■ Listed records:
● ● ● ● ●

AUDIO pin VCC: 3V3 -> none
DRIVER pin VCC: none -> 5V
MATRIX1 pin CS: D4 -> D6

● ● ● ● ●

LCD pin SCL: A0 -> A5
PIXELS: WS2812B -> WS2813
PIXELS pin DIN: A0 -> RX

● ● ● ● ●

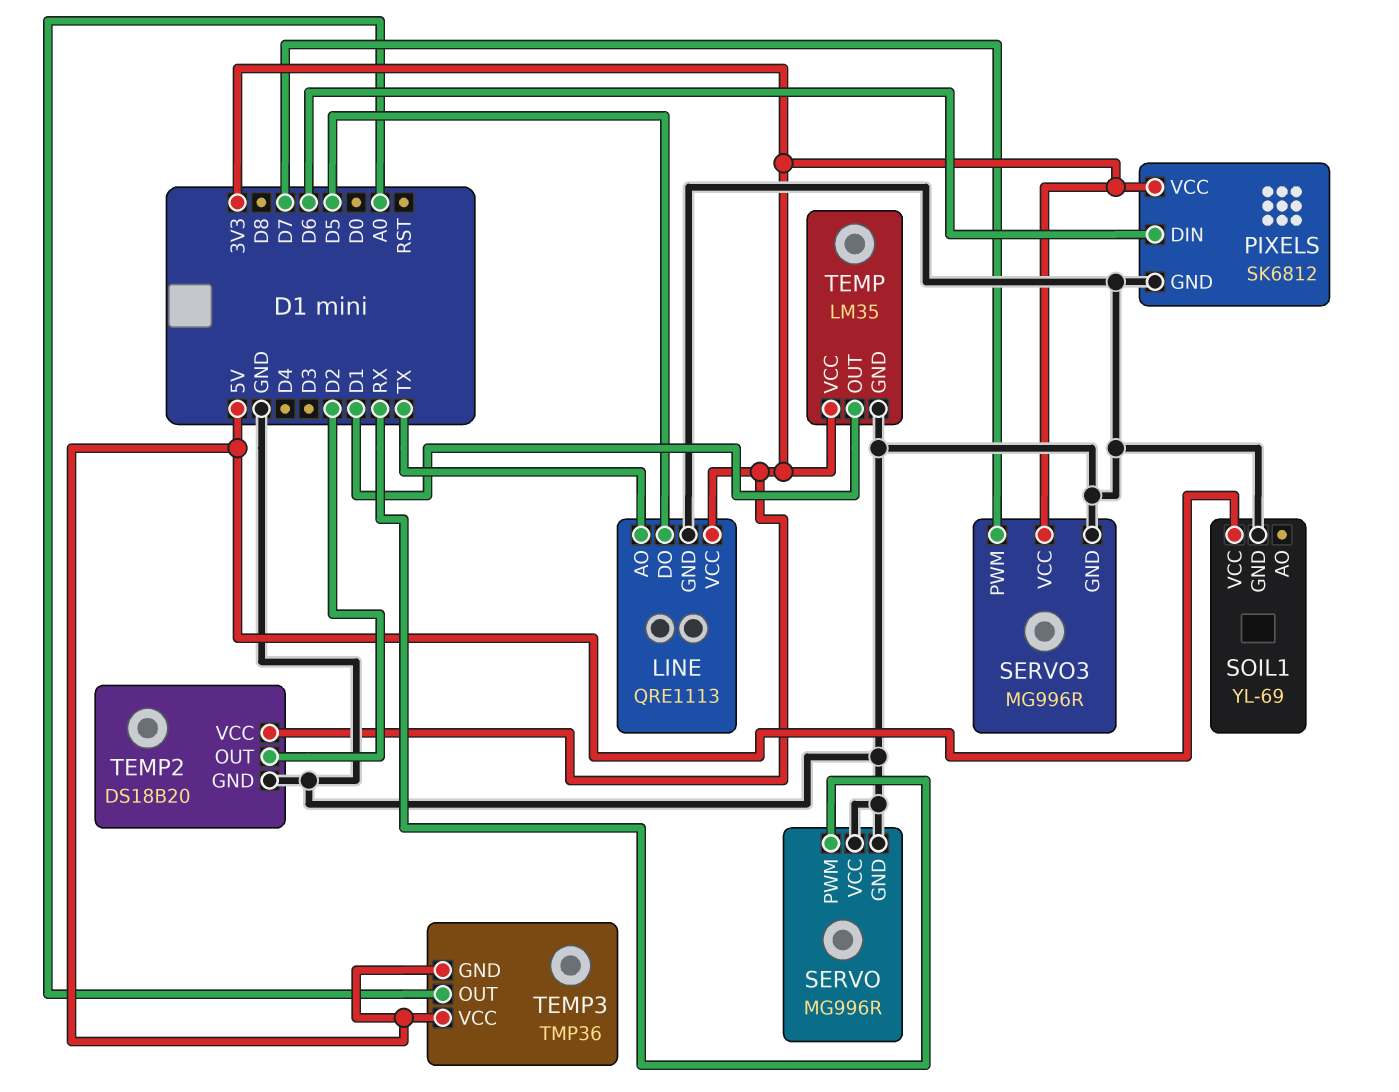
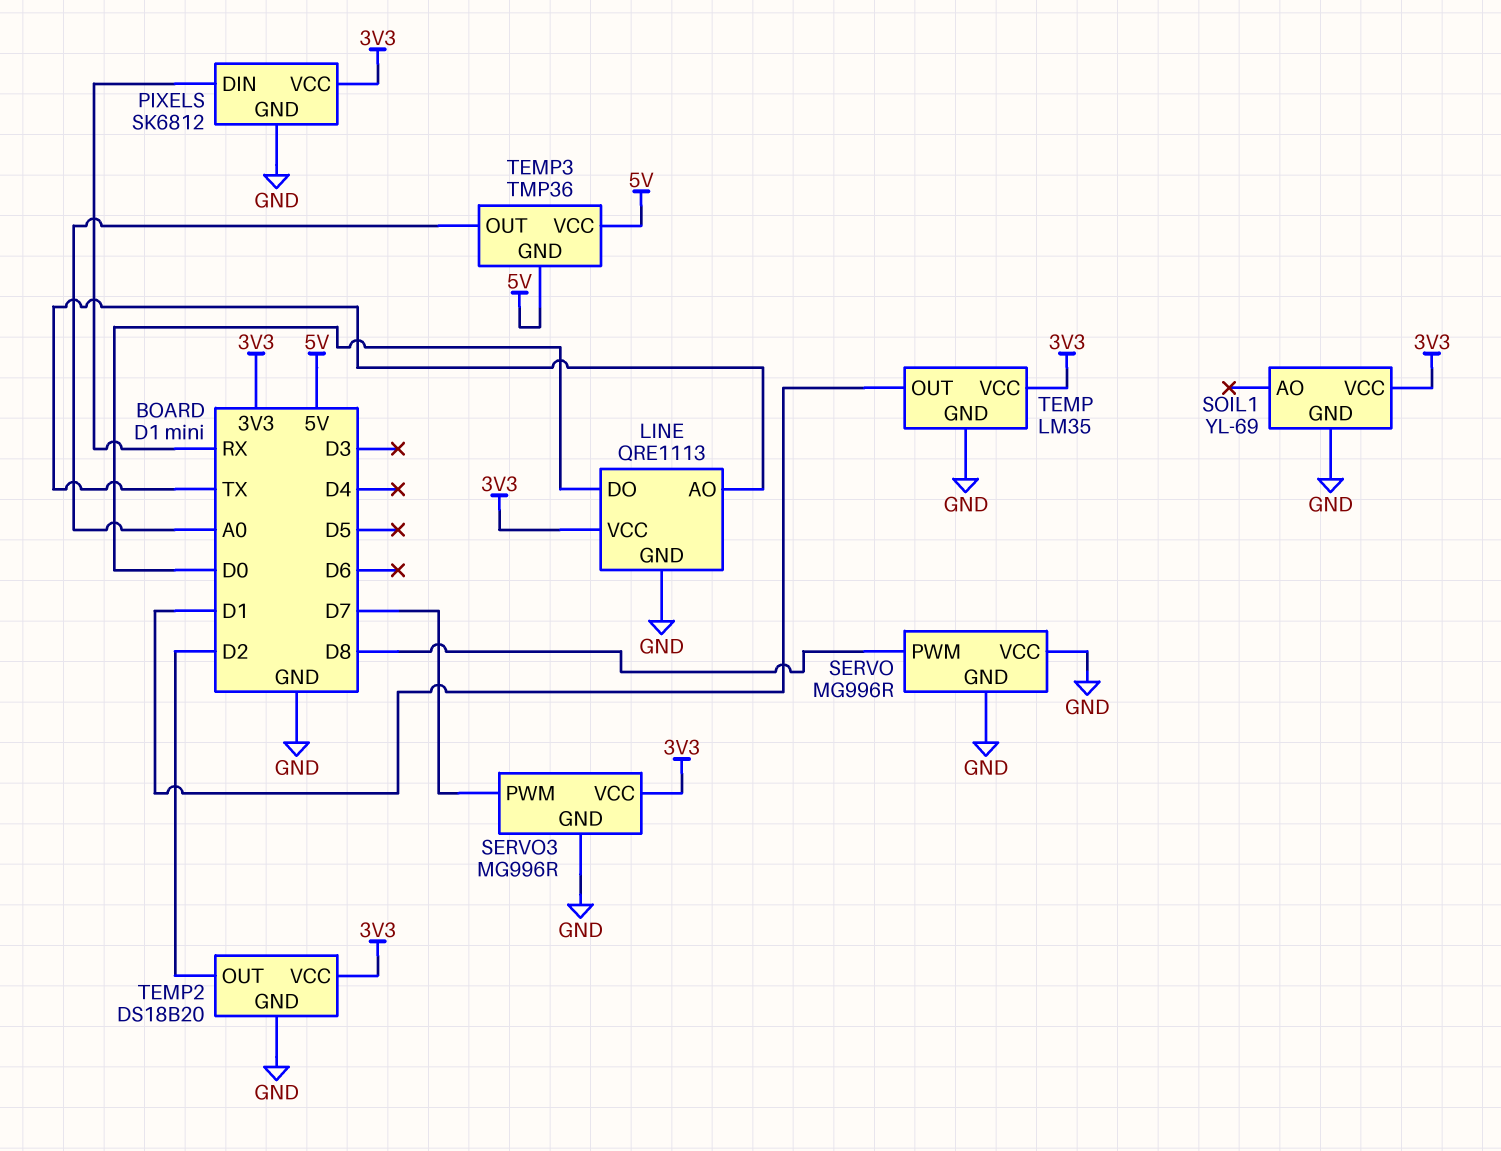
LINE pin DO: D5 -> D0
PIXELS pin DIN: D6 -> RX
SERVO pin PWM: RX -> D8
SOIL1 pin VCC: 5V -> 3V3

● ● ● ● ●

Say how many lines of the data include the word "none". Respond with the number alone.

2